INFORMATION SUPPLIED:
*** Block opens ***

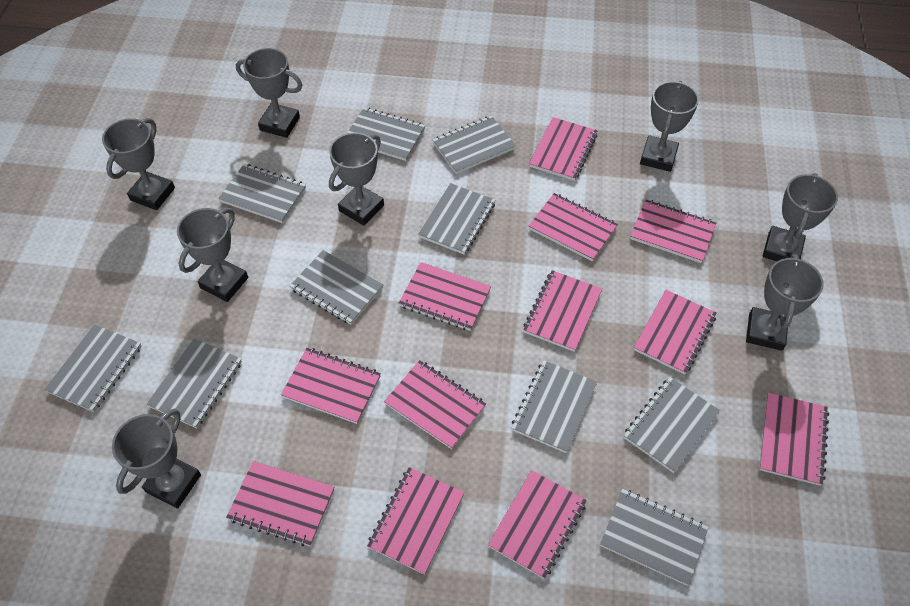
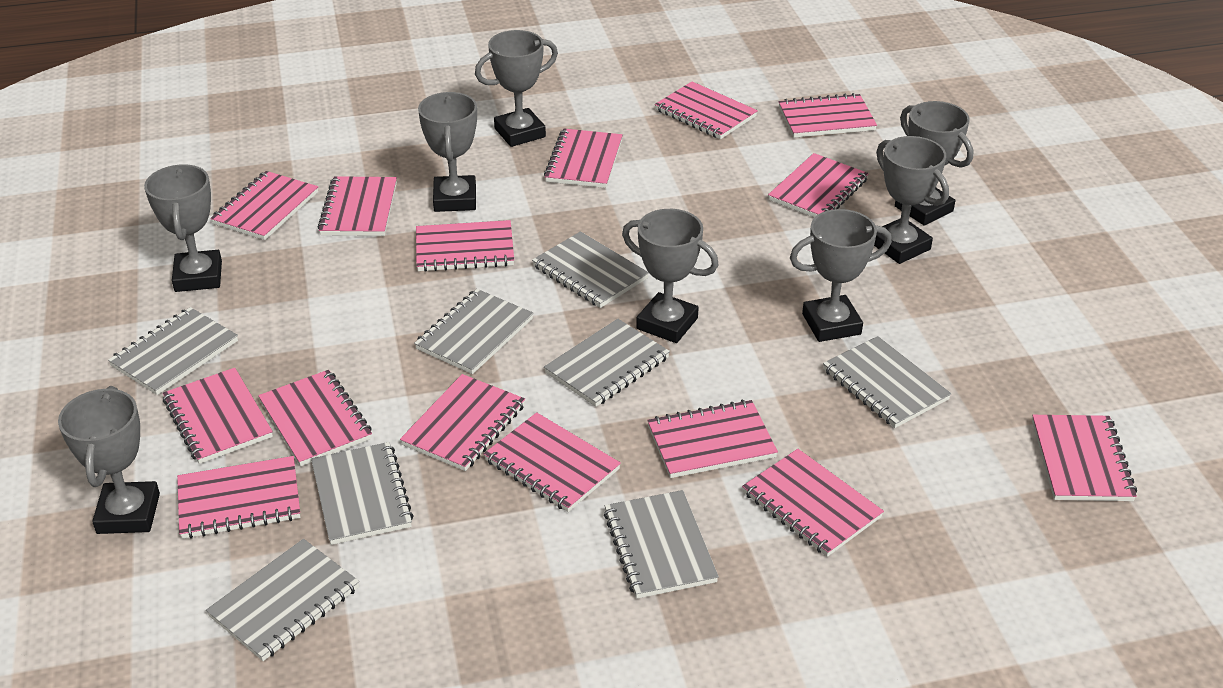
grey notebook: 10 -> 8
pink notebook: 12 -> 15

*** Block closes ***
*** Block opens ***

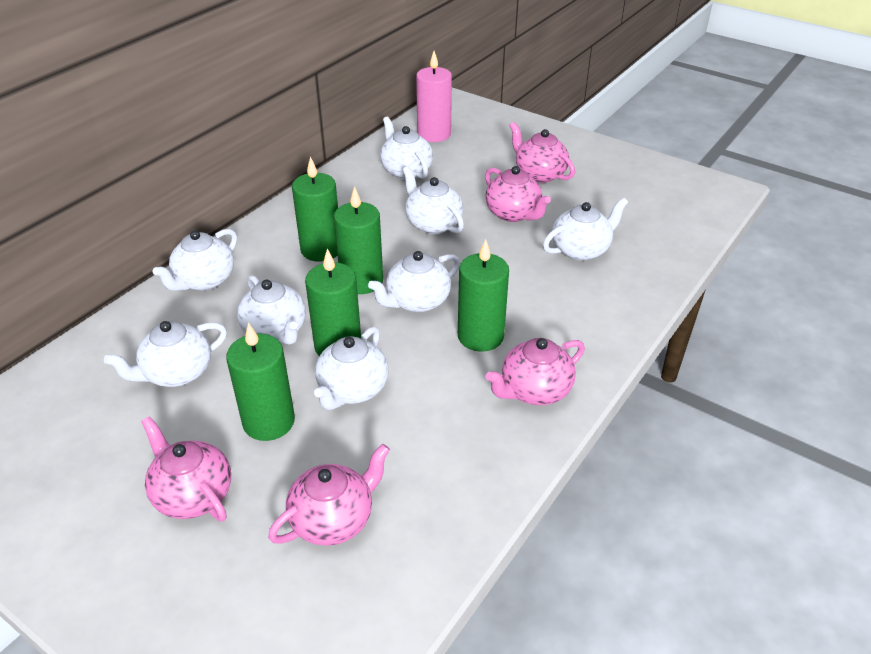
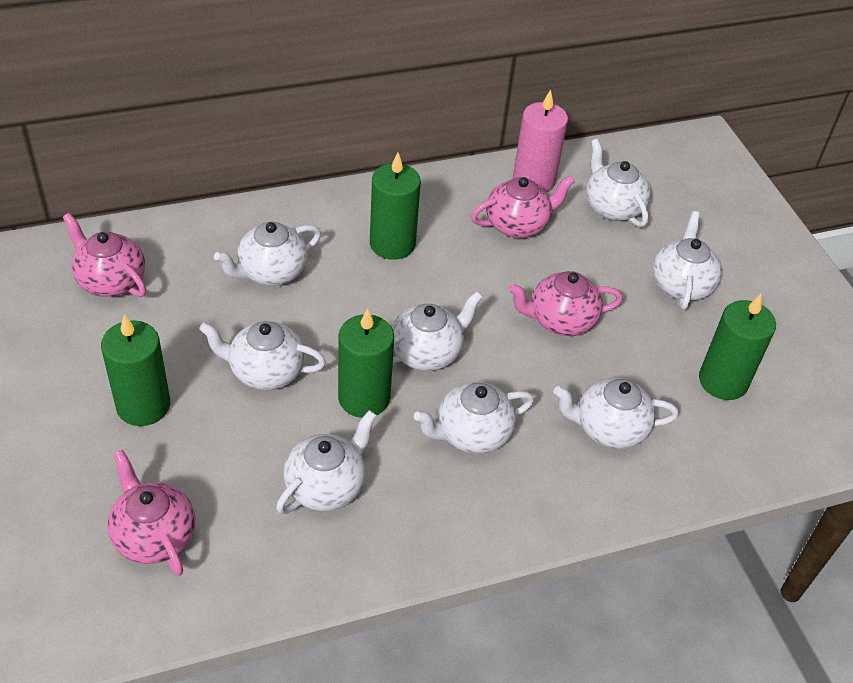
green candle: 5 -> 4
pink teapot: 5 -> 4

*** Block closes ***

WHAT TO DO: Only lines holding the word "notebook" are wanted; copy each one from the listing.

SOLUTION TO THIS TASK:
grey notebook: 10 -> 8
pink notebook: 12 -> 15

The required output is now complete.